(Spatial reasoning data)
-----

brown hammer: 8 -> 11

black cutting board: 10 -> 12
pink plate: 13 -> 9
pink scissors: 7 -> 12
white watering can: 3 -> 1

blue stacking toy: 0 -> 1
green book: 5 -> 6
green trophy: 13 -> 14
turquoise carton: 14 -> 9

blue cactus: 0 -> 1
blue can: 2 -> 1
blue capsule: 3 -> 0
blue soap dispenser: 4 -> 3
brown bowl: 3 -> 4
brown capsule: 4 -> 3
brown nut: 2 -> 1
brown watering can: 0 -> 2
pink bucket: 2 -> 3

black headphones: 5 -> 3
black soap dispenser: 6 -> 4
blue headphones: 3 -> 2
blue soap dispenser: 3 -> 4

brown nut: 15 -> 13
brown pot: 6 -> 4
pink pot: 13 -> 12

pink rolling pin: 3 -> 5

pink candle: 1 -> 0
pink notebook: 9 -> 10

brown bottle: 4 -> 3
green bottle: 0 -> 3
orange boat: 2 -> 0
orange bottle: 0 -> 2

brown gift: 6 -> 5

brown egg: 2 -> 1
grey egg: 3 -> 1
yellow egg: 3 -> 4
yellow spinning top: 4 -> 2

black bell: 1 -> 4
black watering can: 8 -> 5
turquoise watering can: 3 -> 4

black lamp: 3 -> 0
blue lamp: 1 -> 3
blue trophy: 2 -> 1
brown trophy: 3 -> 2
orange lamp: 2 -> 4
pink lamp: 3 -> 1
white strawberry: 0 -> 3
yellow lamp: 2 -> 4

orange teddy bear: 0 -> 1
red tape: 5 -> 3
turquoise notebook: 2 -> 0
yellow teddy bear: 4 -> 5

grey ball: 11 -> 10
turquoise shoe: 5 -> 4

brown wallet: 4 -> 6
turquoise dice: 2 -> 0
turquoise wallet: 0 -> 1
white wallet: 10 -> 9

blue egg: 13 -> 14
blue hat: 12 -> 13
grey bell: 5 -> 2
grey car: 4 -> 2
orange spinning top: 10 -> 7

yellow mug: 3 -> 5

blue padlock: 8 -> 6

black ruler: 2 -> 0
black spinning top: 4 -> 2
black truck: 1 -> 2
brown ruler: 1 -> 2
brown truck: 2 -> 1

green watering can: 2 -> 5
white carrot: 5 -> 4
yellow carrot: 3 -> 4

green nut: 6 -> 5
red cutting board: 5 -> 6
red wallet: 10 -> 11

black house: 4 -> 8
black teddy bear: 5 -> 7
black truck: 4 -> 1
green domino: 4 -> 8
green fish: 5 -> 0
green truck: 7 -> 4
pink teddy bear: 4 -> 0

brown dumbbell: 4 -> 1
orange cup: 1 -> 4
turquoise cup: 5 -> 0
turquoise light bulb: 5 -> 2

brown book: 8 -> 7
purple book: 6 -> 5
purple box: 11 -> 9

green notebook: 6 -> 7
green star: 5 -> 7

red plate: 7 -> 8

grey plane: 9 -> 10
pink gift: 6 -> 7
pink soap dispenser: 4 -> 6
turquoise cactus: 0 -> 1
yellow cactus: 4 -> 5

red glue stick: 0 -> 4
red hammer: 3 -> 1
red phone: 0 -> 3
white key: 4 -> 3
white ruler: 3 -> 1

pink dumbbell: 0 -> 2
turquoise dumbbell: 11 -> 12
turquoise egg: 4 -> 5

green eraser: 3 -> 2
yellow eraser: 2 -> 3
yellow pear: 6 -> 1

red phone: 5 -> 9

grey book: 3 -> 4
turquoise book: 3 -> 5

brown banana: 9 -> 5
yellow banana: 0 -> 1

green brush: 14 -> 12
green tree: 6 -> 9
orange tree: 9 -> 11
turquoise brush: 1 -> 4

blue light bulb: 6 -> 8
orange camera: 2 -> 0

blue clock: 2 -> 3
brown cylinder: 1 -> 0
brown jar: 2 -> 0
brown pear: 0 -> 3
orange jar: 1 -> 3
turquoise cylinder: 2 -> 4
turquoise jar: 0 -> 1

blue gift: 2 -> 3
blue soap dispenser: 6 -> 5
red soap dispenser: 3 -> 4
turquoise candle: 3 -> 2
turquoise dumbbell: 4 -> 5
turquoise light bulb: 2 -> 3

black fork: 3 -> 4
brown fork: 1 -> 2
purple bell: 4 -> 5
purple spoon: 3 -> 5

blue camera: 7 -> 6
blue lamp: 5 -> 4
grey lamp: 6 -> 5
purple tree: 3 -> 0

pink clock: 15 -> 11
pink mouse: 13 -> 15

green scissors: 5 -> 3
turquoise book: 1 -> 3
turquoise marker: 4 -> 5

-----

* Work instruction
Of the entries above, transcribe exactly those lines that fall between the line containing "red cutting board: 5 -> 6" and the line containing "turquoise candle: 3 -> 2", together with those two lines.

* Result of the exercise
red cutting board: 5 -> 6
red wallet: 10 -> 11

black house: 4 -> 8
black teddy bear: 5 -> 7
black truck: 4 -> 1
green domino: 4 -> 8
green fish: 5 -> 0
green truck: 7 -> 4
pink teddy bear: 4 -> 0

brown dumbbell: 4 -> 1
orange cup: 1 -> 4
turquoise cup: 5 -> 0
turquoise light bulb: 5 -> 2

brown book: 8 -> 7
purple book: 6 -> 5
purple box: 11 -> 9

green notebook: 6 -> 7
green star: 5 -> 7

red plate: 7 -> 8

grey plane: 9 -> 10
pink gift: 6 -> 7
pink soap dispenser: 4 -> 6
turquoise cactus: 0 -> 1
yellow cactus: 4 -> 5

red glue stick: 0 -> 4
red hammer: 3 -> 1
red phone: 0 -> 3
white key: 4 -> 3
white ruler: 3 -> 1

pink dumbbell: 0 -> 2
turquoise dumbbell: 11 -> 12
turquoise egg: 4 -> 5

green eraser: 3 -> 2
yellow eraser: 2 -> 3
yellow pear: 6 -> 1

red phone: 5 -> 9

grey book: 3 -> 4
turquoise book: 3 -> 5

brown banana: 9 -> 5
yellow banana: 0 -> 1

green brush: 14 -> 12
green tree: 6 -> 9
orange tree: 9 -> 11
turquoise brush: 1 -> 4

blue light bulb: 6 -> 8
orange camera: 2 -> 0

blue clock: 2 -> 3
brown cylinder: 1 -> 0
brown jar: 2 -> 0
brown pear: 0 -> 3
orange jar: 1 -> 3
turquoise cylinder: 2 -> 4
turquoise jar: 0 -> 1

blue gift: 2 -> 3
blue soap dispenser: 6 -> 5
red soap dispenser: 3 -> 4
turquoise candle: 3 -> 2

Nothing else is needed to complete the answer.